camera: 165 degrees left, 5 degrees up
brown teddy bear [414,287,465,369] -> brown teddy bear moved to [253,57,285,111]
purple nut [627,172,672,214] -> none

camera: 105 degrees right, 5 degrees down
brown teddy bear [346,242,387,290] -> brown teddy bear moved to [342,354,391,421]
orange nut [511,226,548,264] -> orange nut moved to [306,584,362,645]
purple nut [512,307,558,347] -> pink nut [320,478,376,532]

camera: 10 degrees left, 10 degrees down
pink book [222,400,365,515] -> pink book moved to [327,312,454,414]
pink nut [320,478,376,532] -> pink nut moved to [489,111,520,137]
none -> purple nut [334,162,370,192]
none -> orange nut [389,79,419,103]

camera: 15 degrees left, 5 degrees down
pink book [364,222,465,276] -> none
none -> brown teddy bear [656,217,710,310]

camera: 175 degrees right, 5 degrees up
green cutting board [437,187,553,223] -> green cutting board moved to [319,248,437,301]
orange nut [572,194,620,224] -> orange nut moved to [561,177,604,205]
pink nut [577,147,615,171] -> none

Problem to work on » Which of the lines above mention the word "purple"? Pull those lines out.

Reply »
purple nut [627,172,672,214] -> none
purple nut [512,307,558,347] -> pink nut [320,478,376,532]
none -> purple nut [334,162,370,192]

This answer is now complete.